PROBLEM REQUIREMENTS -> Please transcribe the data below in full, word for word, without the images.

(Data items)
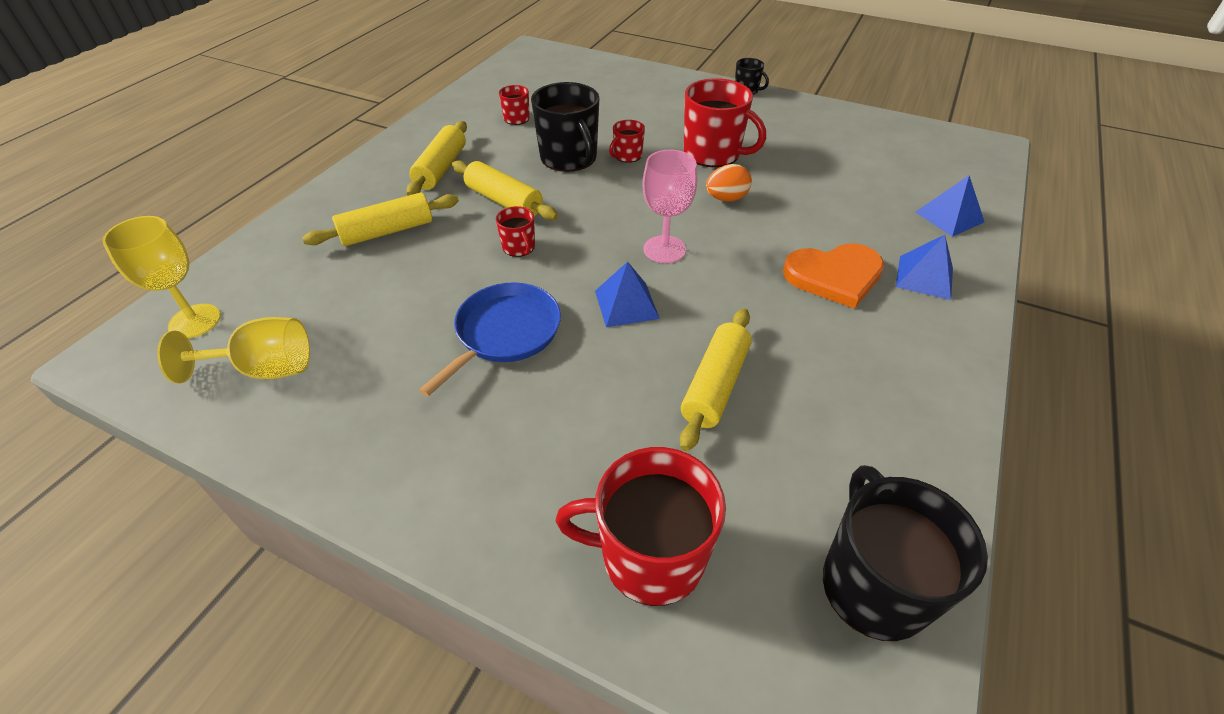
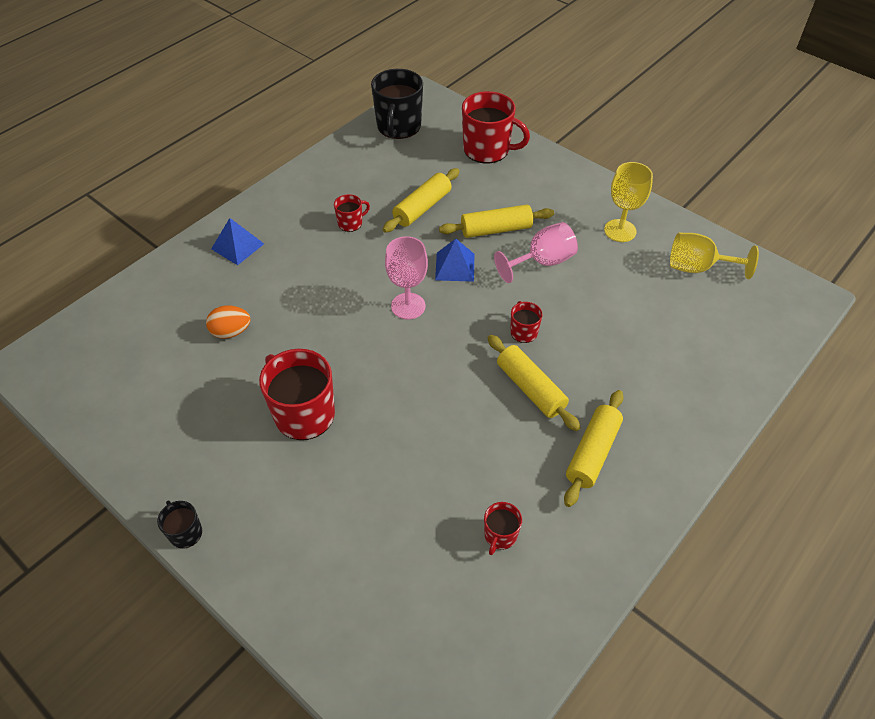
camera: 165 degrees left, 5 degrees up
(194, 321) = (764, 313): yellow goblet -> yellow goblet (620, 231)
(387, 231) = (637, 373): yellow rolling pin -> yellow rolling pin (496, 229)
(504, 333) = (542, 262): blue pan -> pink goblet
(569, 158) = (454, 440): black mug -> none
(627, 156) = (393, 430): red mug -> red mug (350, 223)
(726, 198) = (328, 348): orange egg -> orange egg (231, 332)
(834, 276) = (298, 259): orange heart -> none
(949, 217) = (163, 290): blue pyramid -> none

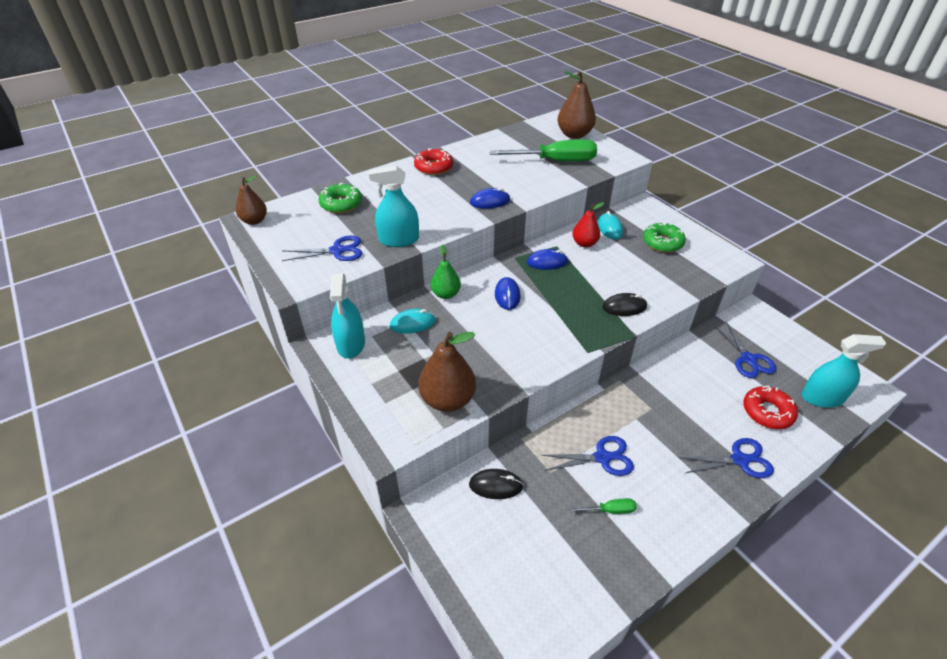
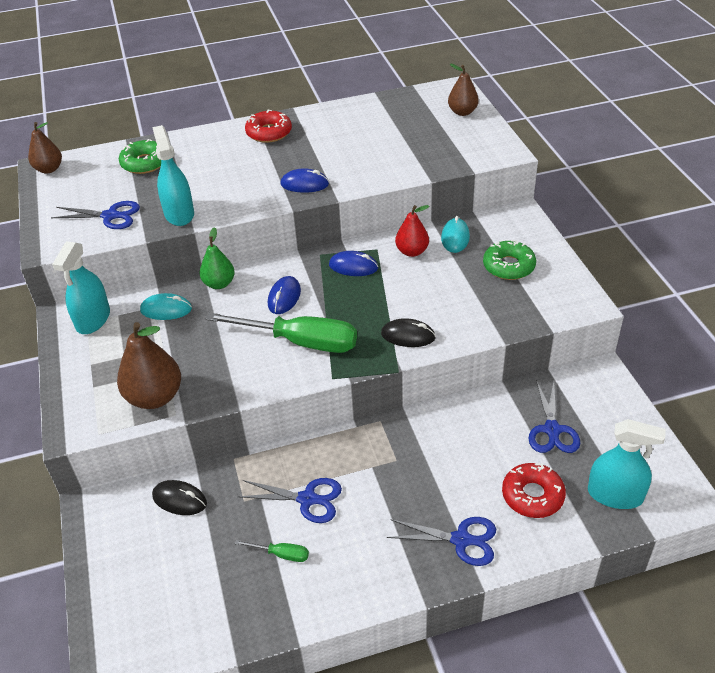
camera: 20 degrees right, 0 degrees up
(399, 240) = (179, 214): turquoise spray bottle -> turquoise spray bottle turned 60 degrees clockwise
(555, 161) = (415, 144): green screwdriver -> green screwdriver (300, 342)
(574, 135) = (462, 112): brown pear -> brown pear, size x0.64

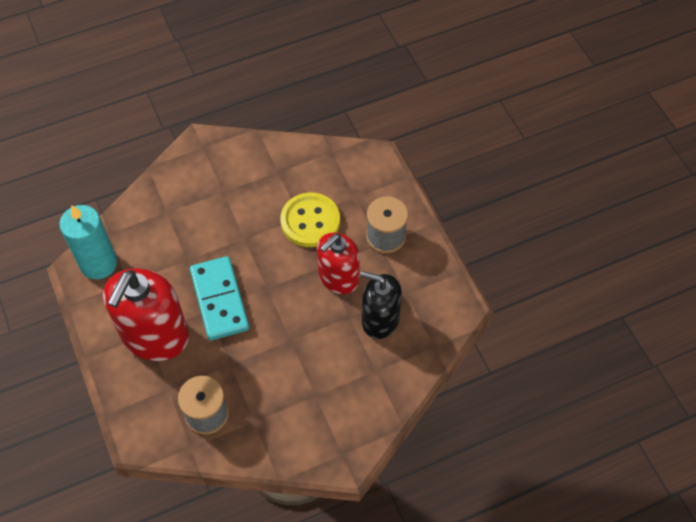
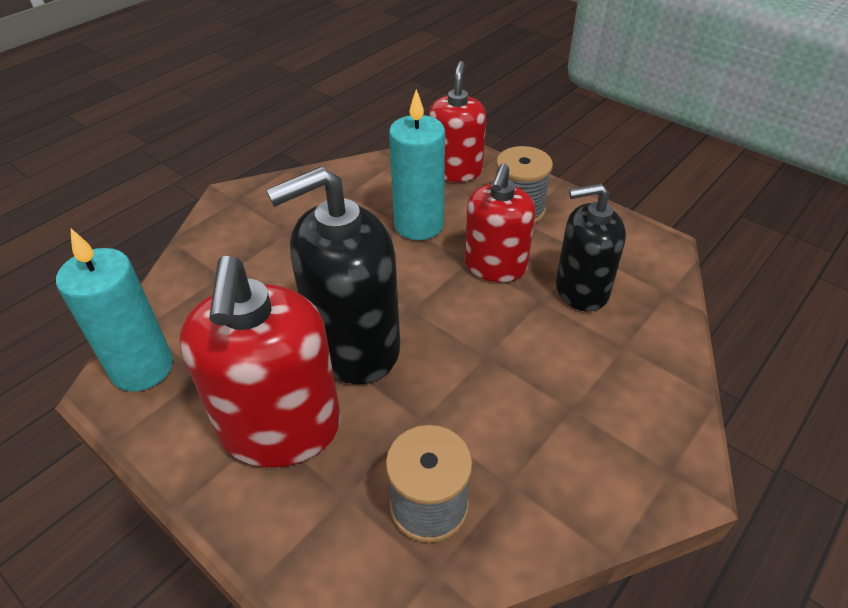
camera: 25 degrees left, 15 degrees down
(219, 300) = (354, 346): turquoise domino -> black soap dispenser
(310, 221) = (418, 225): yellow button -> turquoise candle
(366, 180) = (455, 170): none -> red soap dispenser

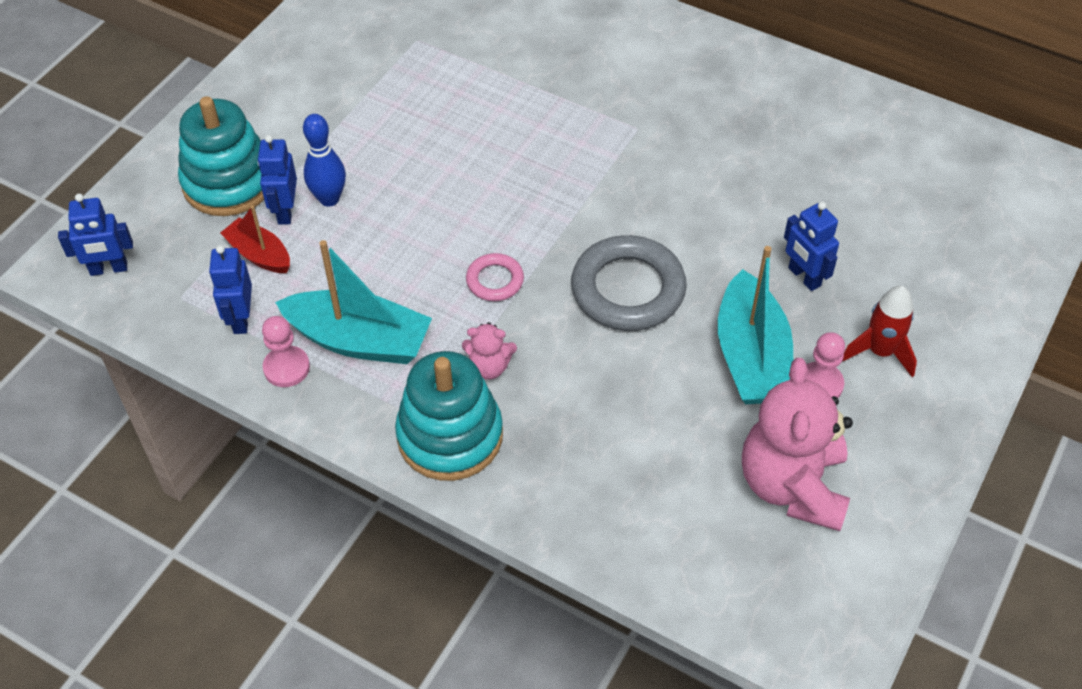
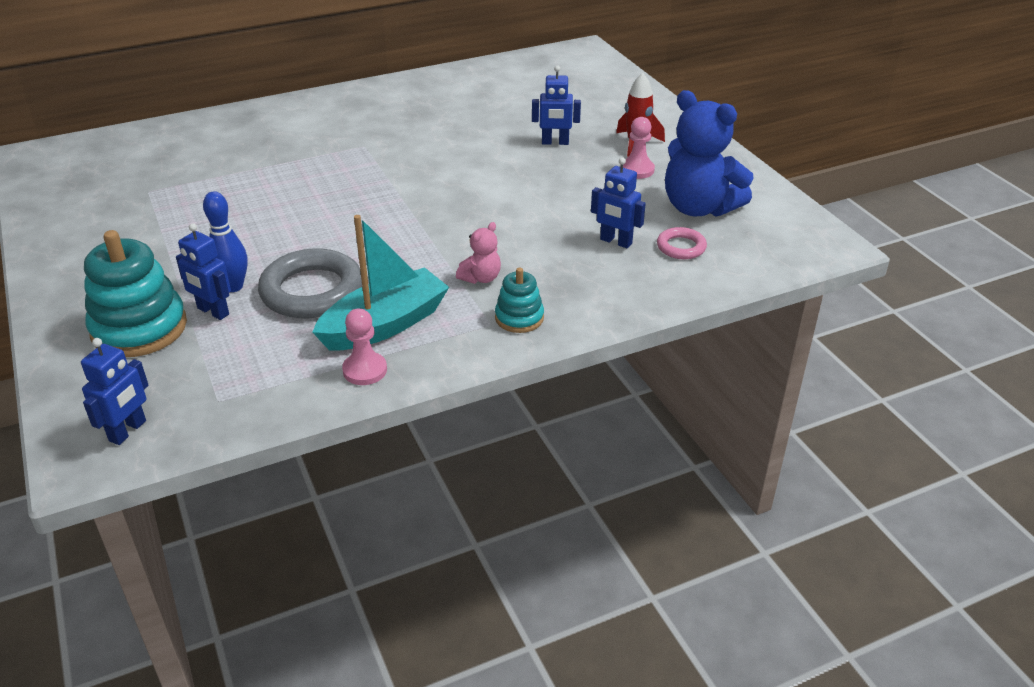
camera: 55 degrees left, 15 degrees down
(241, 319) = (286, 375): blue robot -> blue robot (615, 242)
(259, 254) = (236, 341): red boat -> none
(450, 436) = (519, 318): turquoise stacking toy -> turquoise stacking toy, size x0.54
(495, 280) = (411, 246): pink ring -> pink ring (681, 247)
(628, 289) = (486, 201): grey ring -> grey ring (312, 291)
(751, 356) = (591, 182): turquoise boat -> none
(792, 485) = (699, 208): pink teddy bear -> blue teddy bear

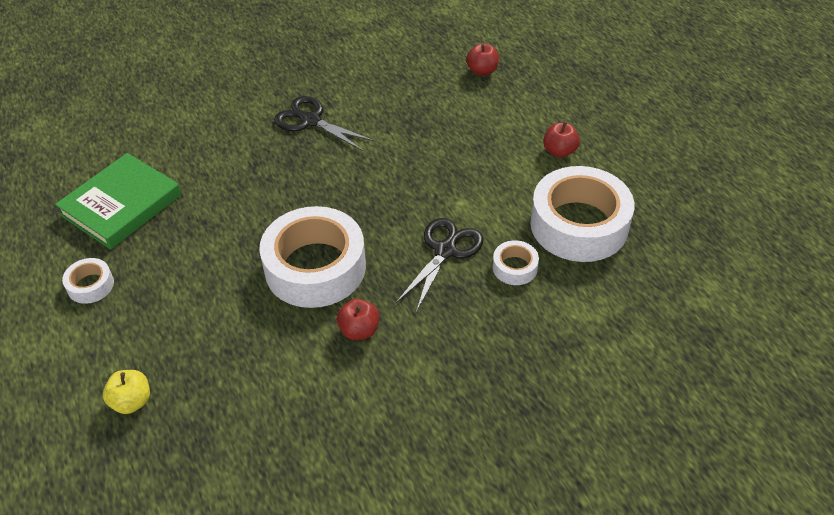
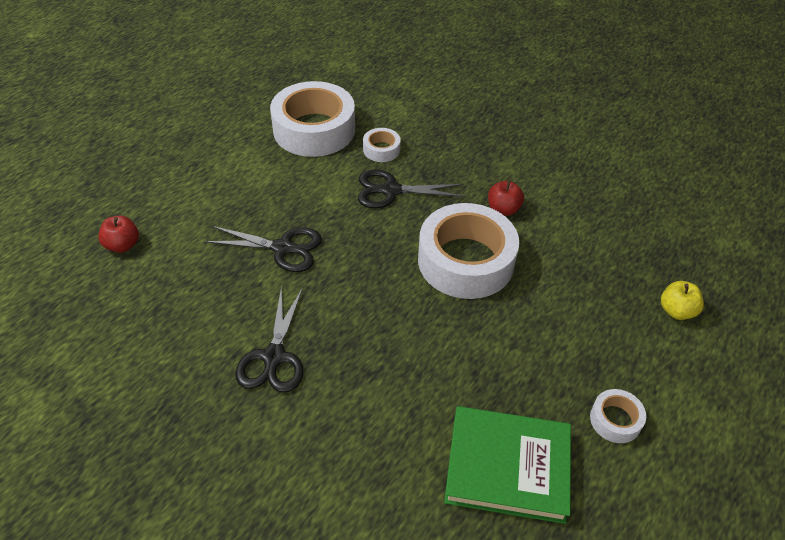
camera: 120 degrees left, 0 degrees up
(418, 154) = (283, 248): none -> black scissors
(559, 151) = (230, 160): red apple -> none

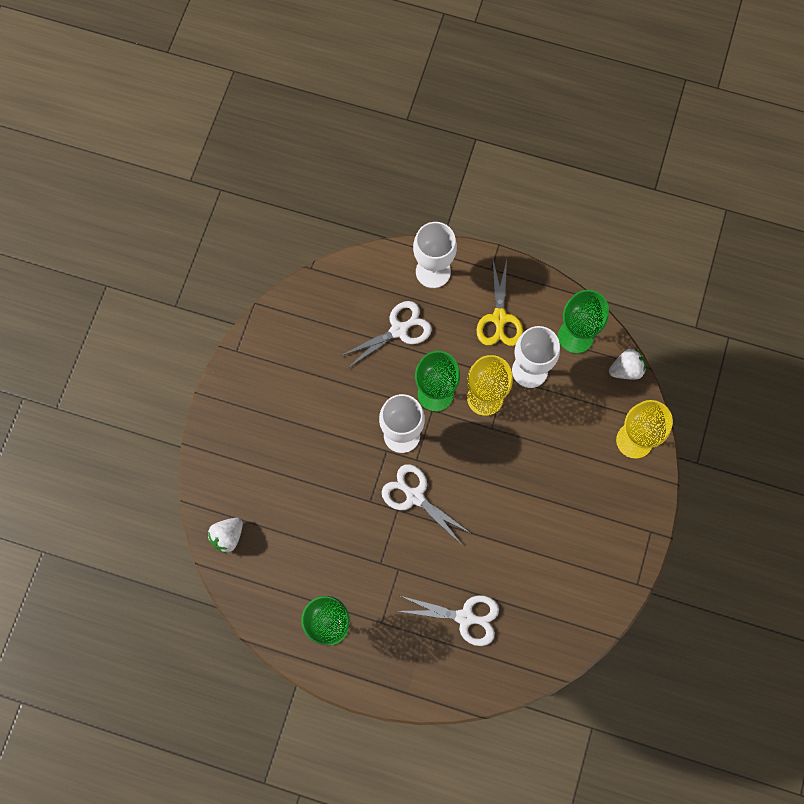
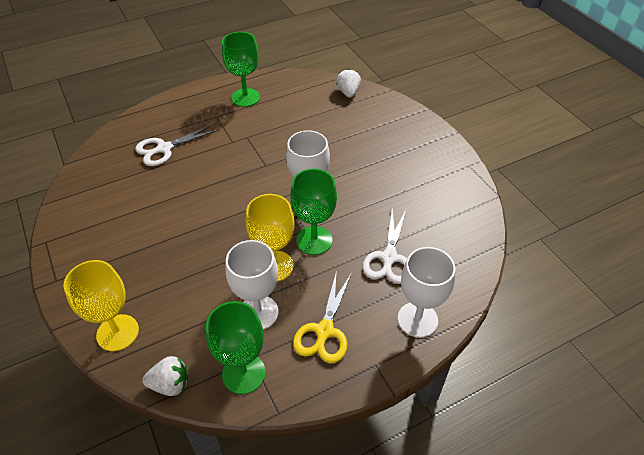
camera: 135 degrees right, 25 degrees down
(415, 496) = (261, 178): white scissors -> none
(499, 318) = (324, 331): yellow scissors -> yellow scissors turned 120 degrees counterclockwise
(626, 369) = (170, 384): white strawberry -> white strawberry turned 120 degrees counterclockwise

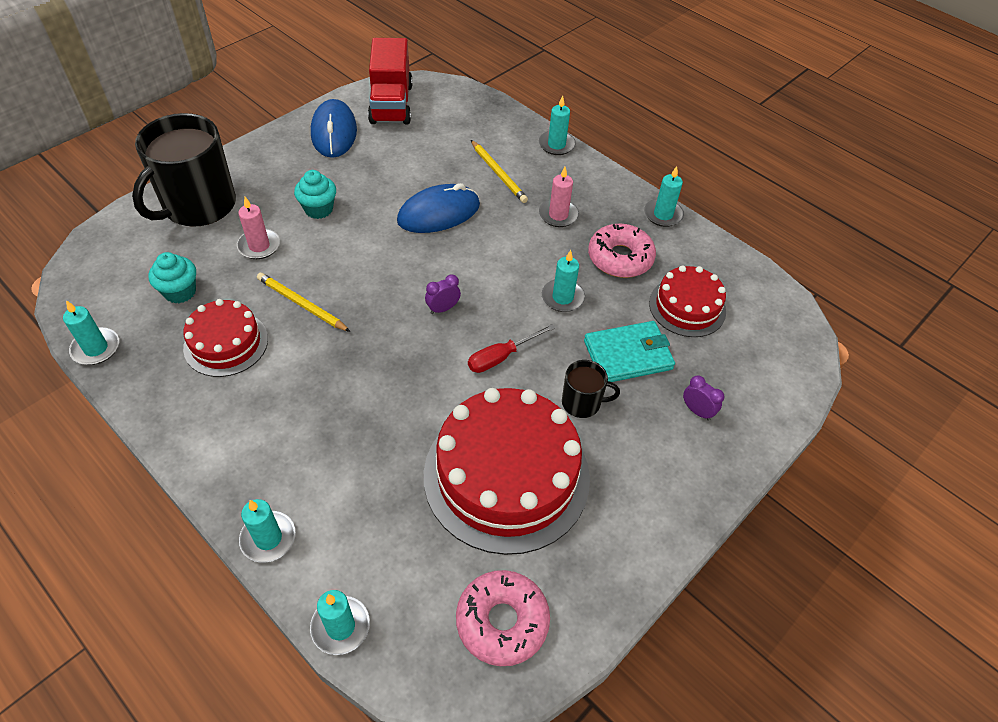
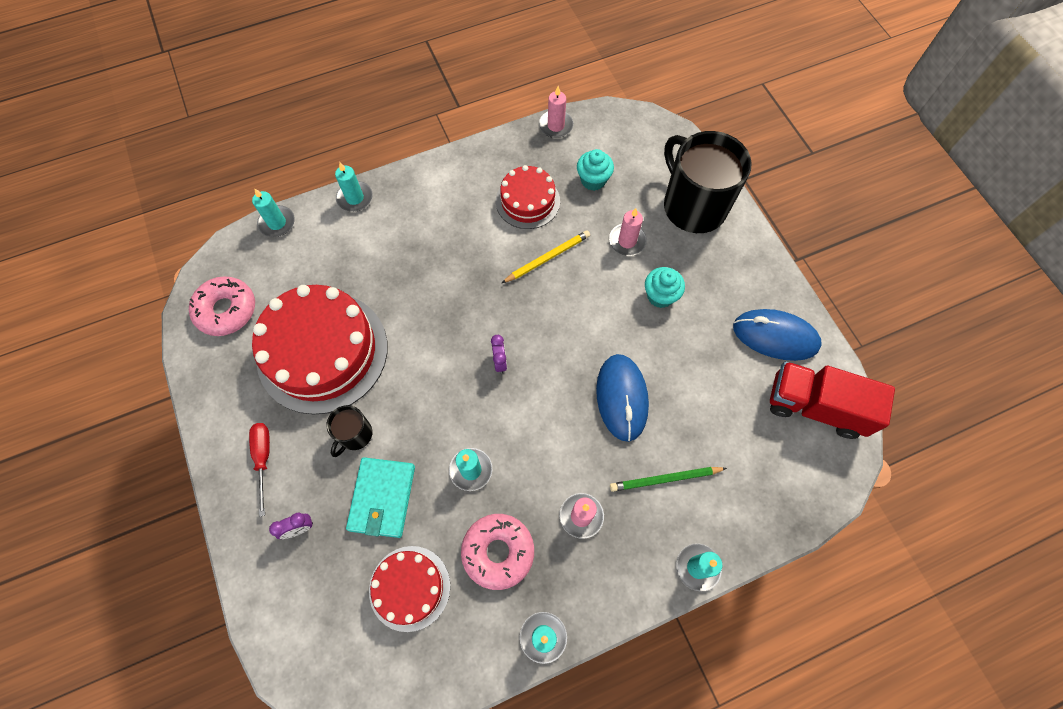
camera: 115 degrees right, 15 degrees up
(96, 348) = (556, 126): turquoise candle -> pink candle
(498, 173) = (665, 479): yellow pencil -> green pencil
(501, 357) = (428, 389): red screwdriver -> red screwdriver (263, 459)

SOLUTION TO THIS PROBLEM ->
camera: 165 degrees left, 5 degrees up
(194, 321) = (764, 313): yellow goblet -> yellow goblet (620, 231)
(387, 231) = (637, 373): yellow rolling pin -> yellow rolling pin (496, 229)
(504, 333) = (542, 262): blue pan -> pink goblet
(569, 158) = (454, 440): black mug -> none
(627, 156) = (393, 430): red mug -> red mug (350, 223)
(726, 198) = (328, 348): orange egg -> orange egg (231, 332)
(834, 276) = (298, 259): orange heart -> none
(949, 217) = (163, 290): blue pyramid -> none

camera: 20 degrees right, 0 degrees up
(399, 240) = (179, 214): turquoise spray bottle -> turquoise spray bottle turned 60 degrees clockwise
(555, 161) = (415, 144): green screwdriver -> green screwdriver (300, 342)
(574, 135) = (462, 112): brown pear -> brown pear, size x0.64

camera: 25 degrees left, 15 degrees down
(219, 300) = (354, 346): turquoise domino -> black soap dispenser
(310, 221) = (418, 225): yellow button -> turquoise candle
(366, 180) = (455, 170): none -> red soap dispenser

camera: 55 degrees left, 15 degrees down
(241, 319) = (286, 375): blue robot -> blue robot (615, 242)
(259, 254) = (236, 341): red boat -> none
(450, 436) = (519, 318): turquoise stacking toy -> turquoise stacking toy, size x0.54
(495, 280) = (411, 246): pink ring -> pink ring (681, 247)
(628, 289) = (486, 201): grey ring -> grey ring (312, 291)
(751, 356) = (591, 182): turquoise boat -> none
(792, 485) = (699, 208): pink teddy bear -> blue teddy bear

camera: 120 degrees left, 0 degrees up
(418, 154) = (283, 248): none -> black scissors
(559, 151) = (230, 160): red apple -> none

camera: 135 degrees right, 25 degrees down
(415, 496) = (261, 178): white scissors -> none
(499, 318) = (324, 331): yellow scissors -> yellow scissors turned 120 degrees counterclockwise
(626, 369) = (170, 384): white strawberry -> white strawberry turned 120 degrees counterclockwise

camera: 115 degrees right, 15 degrees up
(96, 348) = (556, 126): turquoise candle -> pink candle
(498, 173) = (665, 479): yellow pencil -> green pencil
(501, 357) = (428, 389): red screwdriver -> red screwdriver (263, 459)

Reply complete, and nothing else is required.